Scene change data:
_ _ _ _ _ _ _

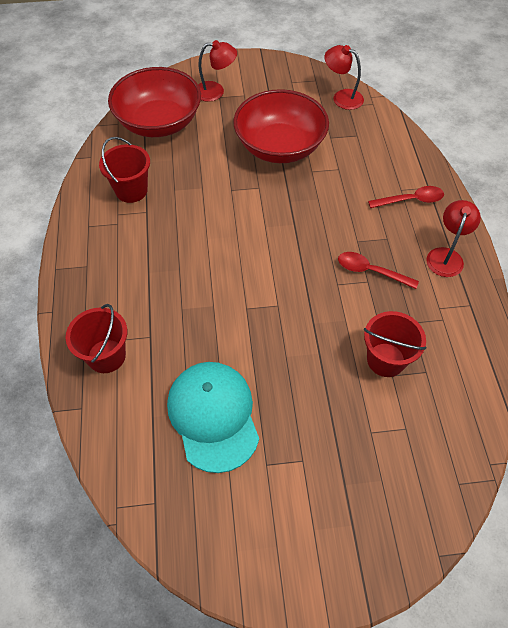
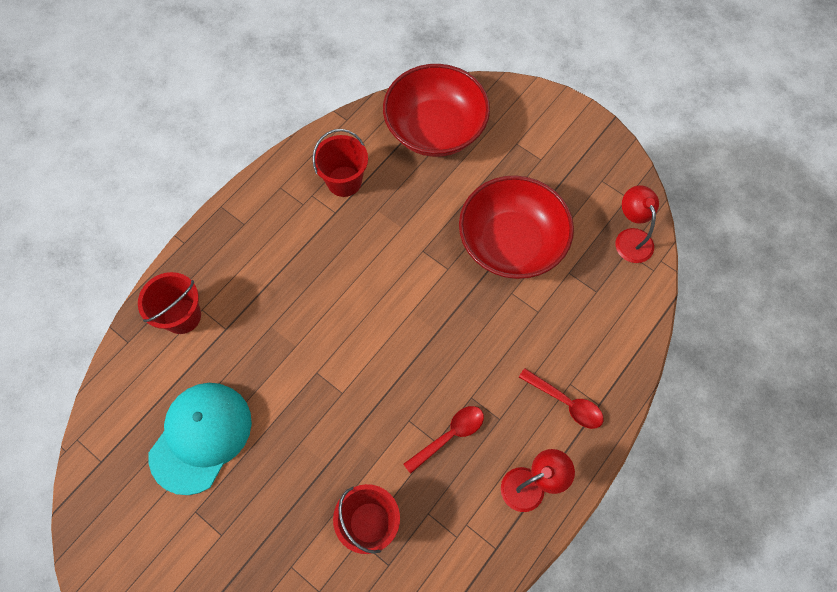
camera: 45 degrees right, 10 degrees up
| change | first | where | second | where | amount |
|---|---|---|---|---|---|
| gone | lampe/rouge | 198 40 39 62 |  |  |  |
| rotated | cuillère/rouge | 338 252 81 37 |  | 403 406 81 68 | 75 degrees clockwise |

_ _ _ _ _ _ _

• EXERCISE DIRECTIONS
Omit every picture, then repeat the remaining data exactly as it appears above.

• ANSWER FOR THE TASK
camera: 45 degrees right, 10 degrees up
| change | first | where | second | where | amount |
|---|---|---|---|---|---|
| gone | lampe/rouge | 198 40 39 62 |  |  |  |
| rotated | cuillère/rouge | 338 252 81 37 |  | 403 406 81 68 | 75 degrees clockwise |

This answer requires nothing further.